[Records from a collection]
───
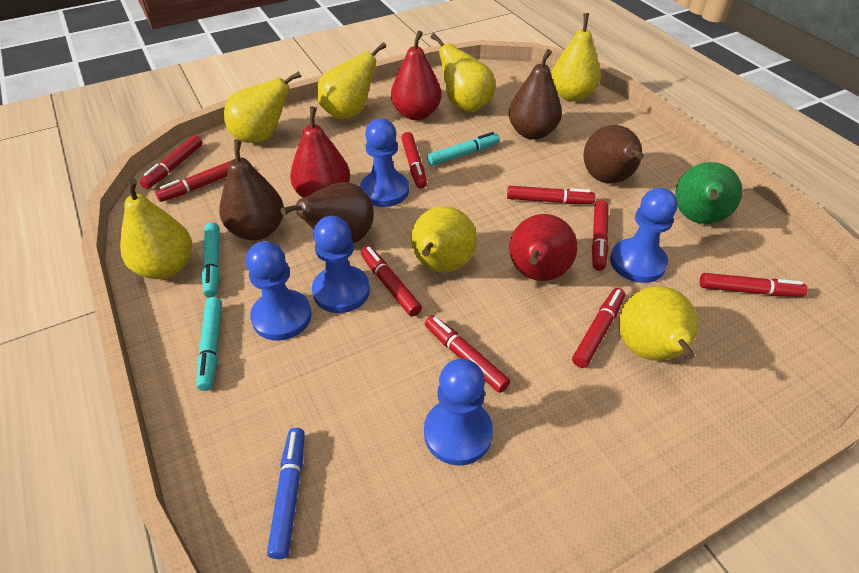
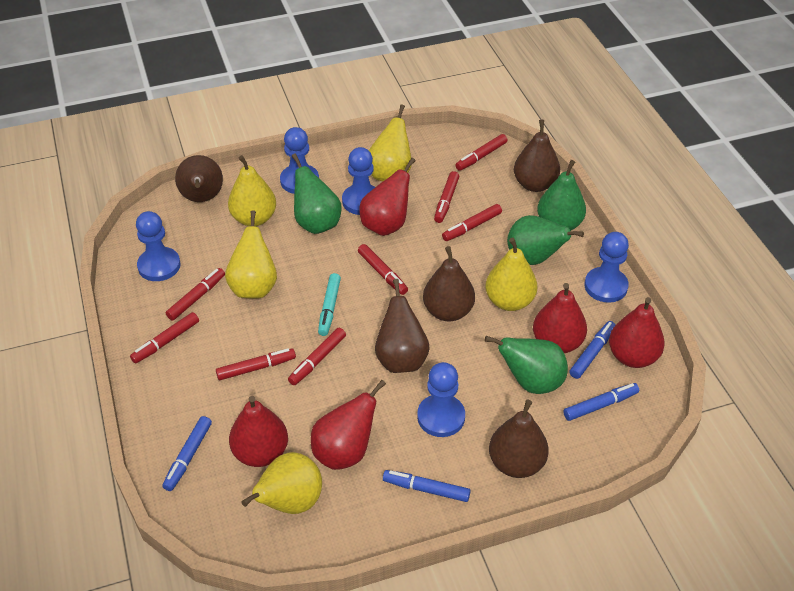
blue marker: 1 -> 4
brown pear: 4 -> 5
green pear: 1 -> 4
red marker: 9 -> 8
red pear: 3 -> 5
turquoise marker: 3 -> 1
yellow pear: 7 -> 5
───
None of the pictures should be copied, but every record above must be returned exactly.

blue marker: 1 -> 4
brown pear: 4 -> 5
green pear: 1 -> 4
red marker: 9 -> 8
red pear: 3 -> 5
turquoise marker: 3 -> 1
yellow pear: 7 -> 5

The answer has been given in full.